▶ _WHAT NEEDS TO BE DONE_:
Your answer must hold only the lines below from the line containing "R4: 100k (5V, n1) -> 100k (GND, n1)" through the line containing "JP103 pin 2: N_10 -> VIN", each reproduced exactly.
##############################
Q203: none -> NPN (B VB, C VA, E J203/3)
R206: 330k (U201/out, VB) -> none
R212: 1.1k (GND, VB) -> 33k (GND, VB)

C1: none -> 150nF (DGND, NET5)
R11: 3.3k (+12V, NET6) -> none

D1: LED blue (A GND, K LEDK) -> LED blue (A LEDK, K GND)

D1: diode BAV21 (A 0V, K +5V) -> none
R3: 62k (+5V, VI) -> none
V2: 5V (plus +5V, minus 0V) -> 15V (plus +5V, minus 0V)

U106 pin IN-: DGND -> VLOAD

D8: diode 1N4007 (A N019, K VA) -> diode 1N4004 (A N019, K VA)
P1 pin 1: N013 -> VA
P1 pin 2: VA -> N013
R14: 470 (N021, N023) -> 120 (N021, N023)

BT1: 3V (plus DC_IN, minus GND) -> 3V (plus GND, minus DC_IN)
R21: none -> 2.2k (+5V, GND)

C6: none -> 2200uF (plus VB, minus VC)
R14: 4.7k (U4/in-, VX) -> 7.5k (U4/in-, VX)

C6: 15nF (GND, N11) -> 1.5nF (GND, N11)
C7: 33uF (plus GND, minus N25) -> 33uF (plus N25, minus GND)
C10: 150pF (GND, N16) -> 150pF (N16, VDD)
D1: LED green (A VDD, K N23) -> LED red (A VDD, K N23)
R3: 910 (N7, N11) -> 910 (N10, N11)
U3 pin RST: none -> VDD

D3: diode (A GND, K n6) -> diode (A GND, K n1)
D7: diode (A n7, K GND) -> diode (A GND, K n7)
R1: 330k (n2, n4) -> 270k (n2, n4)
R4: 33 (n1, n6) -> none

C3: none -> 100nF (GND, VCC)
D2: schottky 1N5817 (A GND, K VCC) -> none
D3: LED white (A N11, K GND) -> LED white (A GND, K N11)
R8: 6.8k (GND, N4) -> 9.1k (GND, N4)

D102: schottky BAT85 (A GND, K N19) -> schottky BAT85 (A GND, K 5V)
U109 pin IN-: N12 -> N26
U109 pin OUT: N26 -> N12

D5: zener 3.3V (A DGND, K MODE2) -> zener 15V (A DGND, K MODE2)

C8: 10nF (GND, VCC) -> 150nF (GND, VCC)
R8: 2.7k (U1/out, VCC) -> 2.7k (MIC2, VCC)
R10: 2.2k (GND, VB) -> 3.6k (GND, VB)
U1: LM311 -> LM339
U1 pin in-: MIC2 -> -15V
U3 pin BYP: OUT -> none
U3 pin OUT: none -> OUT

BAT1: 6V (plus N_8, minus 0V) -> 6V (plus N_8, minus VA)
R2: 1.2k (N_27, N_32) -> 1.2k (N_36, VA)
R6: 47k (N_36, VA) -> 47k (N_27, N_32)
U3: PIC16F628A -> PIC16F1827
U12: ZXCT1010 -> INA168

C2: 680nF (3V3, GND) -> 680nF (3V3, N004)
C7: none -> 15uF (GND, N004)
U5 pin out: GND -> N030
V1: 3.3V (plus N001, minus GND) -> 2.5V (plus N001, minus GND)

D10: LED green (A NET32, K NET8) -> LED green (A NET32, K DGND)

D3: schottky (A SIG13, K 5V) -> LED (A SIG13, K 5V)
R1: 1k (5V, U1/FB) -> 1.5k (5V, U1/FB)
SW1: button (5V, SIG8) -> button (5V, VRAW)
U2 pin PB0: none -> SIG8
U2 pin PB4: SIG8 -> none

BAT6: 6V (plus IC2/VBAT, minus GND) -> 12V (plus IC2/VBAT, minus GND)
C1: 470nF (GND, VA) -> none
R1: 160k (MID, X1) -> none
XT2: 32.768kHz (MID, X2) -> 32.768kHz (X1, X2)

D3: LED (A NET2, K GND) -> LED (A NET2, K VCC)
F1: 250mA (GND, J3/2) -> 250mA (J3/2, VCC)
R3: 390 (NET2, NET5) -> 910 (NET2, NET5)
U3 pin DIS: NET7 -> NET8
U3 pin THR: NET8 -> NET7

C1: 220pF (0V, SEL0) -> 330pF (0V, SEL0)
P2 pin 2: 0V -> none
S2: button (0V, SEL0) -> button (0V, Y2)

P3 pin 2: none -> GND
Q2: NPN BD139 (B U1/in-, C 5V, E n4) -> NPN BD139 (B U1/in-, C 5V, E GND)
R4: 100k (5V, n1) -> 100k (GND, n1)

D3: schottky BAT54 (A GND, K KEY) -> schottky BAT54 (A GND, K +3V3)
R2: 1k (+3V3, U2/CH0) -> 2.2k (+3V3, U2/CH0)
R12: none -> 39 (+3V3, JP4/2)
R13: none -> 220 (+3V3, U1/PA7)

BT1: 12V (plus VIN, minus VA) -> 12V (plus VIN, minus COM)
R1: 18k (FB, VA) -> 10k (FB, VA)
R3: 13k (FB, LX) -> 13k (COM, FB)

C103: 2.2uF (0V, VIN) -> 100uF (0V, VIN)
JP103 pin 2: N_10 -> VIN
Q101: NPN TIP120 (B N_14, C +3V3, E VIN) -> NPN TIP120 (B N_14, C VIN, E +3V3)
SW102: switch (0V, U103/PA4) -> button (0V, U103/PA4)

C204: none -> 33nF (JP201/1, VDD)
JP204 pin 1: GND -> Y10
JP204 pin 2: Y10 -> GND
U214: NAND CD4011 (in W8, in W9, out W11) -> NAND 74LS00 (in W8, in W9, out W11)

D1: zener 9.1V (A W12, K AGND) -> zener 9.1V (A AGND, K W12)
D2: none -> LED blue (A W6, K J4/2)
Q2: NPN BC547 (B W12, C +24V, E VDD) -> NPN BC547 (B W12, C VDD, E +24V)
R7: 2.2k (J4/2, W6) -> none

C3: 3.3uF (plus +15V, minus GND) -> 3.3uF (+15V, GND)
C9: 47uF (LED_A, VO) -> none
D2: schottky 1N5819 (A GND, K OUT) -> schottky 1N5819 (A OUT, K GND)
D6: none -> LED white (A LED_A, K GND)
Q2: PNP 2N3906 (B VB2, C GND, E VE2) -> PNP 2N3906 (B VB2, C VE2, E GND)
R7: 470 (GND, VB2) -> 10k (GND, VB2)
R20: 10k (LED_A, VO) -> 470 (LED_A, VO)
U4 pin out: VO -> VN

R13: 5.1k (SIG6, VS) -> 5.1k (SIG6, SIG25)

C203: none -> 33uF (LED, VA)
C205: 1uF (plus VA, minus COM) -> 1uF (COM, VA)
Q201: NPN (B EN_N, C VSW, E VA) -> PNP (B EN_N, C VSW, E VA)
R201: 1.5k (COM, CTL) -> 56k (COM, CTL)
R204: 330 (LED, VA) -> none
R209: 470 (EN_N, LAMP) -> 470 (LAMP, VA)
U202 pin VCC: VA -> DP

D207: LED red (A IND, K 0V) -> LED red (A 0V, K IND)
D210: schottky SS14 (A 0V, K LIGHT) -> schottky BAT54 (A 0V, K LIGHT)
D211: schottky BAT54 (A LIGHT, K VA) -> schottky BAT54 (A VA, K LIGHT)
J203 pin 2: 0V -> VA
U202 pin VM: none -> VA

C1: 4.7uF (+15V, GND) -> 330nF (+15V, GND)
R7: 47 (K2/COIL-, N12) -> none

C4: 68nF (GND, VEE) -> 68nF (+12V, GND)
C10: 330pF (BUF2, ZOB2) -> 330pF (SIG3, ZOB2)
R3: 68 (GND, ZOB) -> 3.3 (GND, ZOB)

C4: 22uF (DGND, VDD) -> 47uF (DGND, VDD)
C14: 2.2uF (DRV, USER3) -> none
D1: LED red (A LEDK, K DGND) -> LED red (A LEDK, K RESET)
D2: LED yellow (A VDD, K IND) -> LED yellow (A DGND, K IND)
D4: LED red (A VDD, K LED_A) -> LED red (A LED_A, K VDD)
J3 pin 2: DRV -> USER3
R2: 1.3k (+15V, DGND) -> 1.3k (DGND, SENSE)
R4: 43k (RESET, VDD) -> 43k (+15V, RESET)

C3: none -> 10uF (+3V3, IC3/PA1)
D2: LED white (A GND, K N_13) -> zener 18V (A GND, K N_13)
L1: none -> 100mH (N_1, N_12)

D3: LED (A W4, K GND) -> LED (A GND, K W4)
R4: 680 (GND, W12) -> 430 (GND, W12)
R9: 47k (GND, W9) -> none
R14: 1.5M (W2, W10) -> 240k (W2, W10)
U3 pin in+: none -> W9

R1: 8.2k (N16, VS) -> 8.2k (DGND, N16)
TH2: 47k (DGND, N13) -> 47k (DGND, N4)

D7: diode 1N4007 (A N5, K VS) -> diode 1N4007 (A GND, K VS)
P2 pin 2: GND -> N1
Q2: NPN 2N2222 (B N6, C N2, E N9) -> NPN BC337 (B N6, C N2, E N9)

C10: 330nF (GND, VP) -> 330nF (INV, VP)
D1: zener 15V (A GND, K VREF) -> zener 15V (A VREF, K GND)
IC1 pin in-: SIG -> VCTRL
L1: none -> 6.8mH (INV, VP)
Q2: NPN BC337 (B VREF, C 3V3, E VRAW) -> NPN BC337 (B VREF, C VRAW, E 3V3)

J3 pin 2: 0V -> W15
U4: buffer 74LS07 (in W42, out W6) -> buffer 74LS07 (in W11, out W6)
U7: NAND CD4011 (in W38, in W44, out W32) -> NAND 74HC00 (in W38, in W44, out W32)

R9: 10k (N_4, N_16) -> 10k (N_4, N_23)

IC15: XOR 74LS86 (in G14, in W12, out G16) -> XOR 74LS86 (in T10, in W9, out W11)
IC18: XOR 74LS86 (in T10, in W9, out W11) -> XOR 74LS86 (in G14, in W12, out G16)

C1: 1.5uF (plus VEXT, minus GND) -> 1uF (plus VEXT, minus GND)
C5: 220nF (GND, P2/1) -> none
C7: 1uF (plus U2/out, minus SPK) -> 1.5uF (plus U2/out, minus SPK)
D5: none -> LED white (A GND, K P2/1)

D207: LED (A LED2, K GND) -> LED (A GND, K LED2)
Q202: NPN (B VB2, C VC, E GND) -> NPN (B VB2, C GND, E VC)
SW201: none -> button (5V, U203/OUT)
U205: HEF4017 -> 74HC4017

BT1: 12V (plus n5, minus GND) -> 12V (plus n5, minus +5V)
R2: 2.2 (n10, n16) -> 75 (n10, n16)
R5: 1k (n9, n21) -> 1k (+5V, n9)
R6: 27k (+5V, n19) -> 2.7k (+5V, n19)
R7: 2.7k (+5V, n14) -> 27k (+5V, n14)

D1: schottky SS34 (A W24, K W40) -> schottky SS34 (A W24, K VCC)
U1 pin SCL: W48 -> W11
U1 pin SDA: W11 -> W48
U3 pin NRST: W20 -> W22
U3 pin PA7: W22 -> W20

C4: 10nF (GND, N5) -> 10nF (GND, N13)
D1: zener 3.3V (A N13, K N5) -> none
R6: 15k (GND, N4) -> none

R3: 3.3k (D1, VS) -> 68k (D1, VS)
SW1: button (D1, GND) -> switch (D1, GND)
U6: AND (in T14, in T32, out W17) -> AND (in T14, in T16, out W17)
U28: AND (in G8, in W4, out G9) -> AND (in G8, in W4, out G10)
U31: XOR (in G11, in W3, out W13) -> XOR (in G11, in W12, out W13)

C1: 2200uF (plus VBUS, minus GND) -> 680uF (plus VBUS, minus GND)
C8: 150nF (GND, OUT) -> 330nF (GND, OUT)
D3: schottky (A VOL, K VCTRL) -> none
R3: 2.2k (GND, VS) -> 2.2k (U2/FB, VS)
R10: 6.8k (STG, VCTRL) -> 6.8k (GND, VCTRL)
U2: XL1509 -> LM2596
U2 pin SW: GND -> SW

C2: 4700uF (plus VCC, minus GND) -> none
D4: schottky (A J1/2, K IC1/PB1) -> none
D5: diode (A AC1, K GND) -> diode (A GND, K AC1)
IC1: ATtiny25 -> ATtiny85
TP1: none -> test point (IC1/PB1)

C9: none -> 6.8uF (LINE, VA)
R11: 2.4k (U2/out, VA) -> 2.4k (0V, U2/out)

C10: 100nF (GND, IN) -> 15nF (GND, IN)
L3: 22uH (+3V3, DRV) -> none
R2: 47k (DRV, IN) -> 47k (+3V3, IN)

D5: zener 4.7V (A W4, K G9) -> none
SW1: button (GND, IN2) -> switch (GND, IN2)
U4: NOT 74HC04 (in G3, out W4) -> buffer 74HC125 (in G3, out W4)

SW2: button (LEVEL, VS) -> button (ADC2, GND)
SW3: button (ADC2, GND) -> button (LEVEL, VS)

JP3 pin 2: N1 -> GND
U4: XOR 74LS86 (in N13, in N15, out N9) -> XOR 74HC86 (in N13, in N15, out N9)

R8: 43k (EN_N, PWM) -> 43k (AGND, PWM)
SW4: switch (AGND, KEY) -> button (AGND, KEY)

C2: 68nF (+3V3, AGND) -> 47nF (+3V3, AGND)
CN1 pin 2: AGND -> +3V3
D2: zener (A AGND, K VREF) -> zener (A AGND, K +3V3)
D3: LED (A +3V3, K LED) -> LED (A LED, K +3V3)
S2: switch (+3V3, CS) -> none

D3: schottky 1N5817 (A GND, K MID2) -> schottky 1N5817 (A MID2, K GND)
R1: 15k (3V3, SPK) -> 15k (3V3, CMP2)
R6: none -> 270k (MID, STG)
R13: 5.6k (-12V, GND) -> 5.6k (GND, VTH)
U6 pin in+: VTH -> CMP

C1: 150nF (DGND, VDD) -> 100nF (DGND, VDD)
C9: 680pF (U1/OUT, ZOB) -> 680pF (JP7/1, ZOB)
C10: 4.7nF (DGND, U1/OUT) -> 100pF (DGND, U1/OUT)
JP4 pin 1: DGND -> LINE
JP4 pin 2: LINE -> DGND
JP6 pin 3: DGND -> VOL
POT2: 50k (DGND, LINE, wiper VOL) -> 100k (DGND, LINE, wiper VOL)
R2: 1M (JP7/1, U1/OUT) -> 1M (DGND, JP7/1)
##############################
▶ _YOUR SOLUTION_:
R4: 100k (5V, n1) -> 100k (GND, n1)

D3: schottky BAT54 (A GND, K KEY) -> schottky BAT54 (A GND, K +3V3)
R2: 1k (+3V3, U2/CH0) -> 2.2k (+3V3, U2/CH0)
R12: none -> 39 (+3V3, JP4/2)
R13: none -> 220 (+3V3, U1/PA7)

BT1: 12V (plus VIN, minus VA) -> 12V (plus VIN, minus COM)
R1: 18k (FB, VA) -> 10k (FB, VA)
R3: 13k (FB, LX) -> 13k (COM, FB)

C103: 2.2uF (0V, VIN) -> 100uF (0V, VIN)
JP103 pin 2: N_10 -> VIN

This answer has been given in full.